TASK DETAILS:
In the data below, which lines hold the word "arrow"? Copy them.

Object displacement listings
- - - -

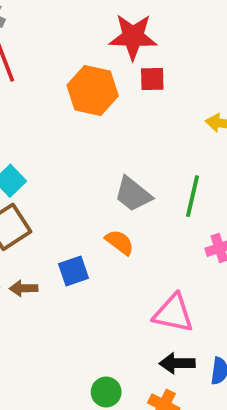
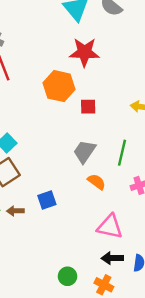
red square: (152, 79) -> (88, 107), moved
gray trapezoid: (133, 194) -> (84, 152), turned 85
orange semicircle: (120, 242) -> (97, 182), moved

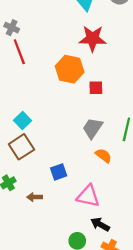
brown arrow: (15, 211) -> (35, 197), moved
pink triangle: (110, 227) -> (88, 196), moved
black arrow: (112, 258) -> (100, 224), moved, turned 30

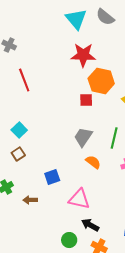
red line: (19, 52) -> (24, 80), moved
orange hexagon: (70, 69) -> (101, 81), moved
brown square: (21, 147) -> (18, 154), size x0.6

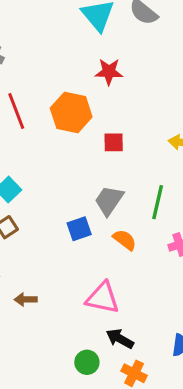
red star: (83, 55) -> (109, 72), size x0.7
orange hexagon: (101, 81) -> (71, 113), moved
blue square: (52, 177) -> (79, 229), moved

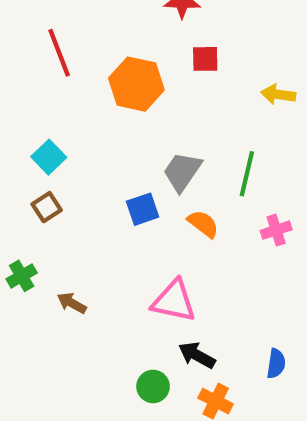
orange hexagon: (71, 113) -> (136, 84), moved
red square: (114, 142) -> (205, 59), moved
brown arrow: (26, 299) -> (72, 303), turned 30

- - - -

OUTPUT BELOW:
brown arrow: (15, 211) -> (35, 197), moved
black arrow: (112, 258) -> (100, 224), moved, turned 30
brown arrow: (26, 299) -> (72, 303), turned 30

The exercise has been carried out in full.